* EXERCISE BRIEF *
Only the lines below, from the one with "The second view gained the Klebeband" through the one with "The Lineal [rot]", are to be written out, exactly.

* RECORDS SUPPLIED *

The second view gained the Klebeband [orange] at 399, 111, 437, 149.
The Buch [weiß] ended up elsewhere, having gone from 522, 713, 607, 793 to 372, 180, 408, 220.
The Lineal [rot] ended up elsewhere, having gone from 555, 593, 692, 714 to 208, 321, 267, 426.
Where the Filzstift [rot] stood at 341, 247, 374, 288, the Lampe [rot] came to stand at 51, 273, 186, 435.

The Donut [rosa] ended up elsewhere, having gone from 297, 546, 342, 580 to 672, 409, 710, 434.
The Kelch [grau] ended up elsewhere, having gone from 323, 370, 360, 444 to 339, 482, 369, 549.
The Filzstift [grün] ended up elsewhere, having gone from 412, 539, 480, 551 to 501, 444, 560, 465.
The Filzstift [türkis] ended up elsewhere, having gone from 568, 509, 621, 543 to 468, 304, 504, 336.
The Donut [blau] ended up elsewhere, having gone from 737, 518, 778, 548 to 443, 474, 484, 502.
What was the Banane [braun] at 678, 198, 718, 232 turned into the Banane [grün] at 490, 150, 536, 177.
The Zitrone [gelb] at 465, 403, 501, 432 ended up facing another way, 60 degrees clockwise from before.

---

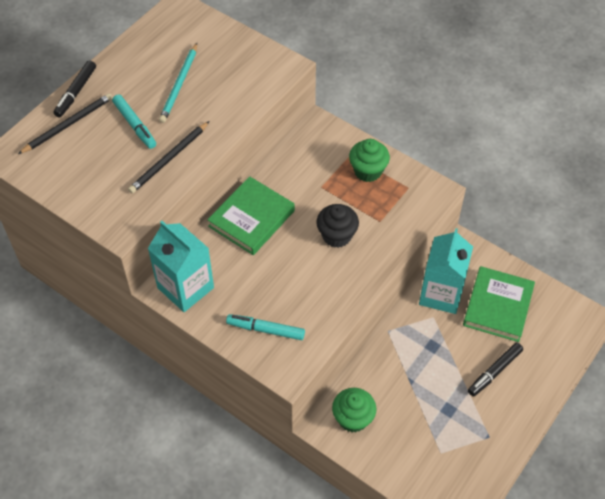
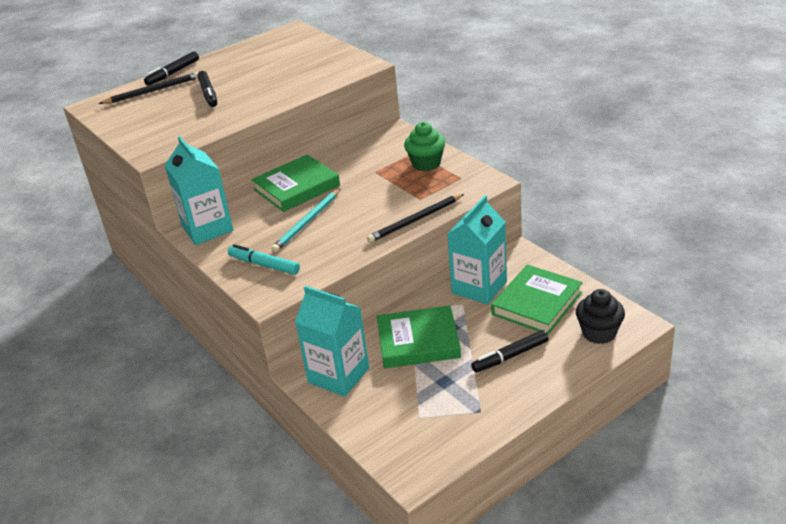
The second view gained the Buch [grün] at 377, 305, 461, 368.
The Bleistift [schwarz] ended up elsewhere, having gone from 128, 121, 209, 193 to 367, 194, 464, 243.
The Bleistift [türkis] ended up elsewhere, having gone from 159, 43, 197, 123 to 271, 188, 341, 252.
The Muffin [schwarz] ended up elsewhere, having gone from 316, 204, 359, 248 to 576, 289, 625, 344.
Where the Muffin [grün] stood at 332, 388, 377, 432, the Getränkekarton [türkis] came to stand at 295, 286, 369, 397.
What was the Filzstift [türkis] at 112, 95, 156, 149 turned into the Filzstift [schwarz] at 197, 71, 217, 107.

* EXERCISE ANSWER *
The second view gained the Klebeband [orange] at 399, 111, 437, 149.
The Buch [weiß] ended up elsewhere, having gone from 522, 713, 607, 793 to 372, 180, 408, 220.
The Lineal [rot] ended up elsewhere, having gone from 555, 593, 692, 714 to 208, 321, 267, 426.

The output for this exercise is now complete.